What to produce = The number needed is how many lines in these entries contain "none"; give it alone.
Input data Start Marker
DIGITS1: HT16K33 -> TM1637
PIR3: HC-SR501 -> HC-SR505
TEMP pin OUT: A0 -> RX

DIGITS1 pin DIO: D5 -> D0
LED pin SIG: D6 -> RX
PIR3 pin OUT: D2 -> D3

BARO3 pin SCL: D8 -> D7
Input data End Marker
Input data Start Marker
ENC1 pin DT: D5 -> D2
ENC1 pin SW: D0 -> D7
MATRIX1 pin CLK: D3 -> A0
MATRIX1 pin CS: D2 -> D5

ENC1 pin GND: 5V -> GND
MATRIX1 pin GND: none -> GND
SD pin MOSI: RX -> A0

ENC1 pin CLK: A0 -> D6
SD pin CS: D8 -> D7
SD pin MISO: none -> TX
Input data End Marker
Exercise result = 2